* **Task details**
For the records below, reproduce exactly the line that contains "(228, 264) = (546, 327): yellow" and all subsequent lines, with nothing left out and nothing added.

* **Supplied entries**
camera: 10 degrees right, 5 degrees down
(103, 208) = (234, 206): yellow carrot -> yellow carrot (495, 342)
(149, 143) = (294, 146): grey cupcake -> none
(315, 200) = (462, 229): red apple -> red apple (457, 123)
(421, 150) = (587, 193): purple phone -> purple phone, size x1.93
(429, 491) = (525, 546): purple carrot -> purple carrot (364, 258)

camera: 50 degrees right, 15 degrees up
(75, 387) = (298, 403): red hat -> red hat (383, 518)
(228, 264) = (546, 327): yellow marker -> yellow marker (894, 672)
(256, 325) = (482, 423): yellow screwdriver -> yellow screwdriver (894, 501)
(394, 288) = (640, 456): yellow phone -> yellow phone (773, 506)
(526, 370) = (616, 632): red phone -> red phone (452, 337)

* **Written response**
(228, 264) = (546, 327): yellow marker -> yellow marker (894, 672)
(256, 325) = (482, 423): yellow screwdriver -> yellow screwdriver (894, 501)
(394, 288) = (640, 456): yellow phone -> yellow phone (773, 506)
(526, 370) = (616, 632): red phone -> red phone (452, 337)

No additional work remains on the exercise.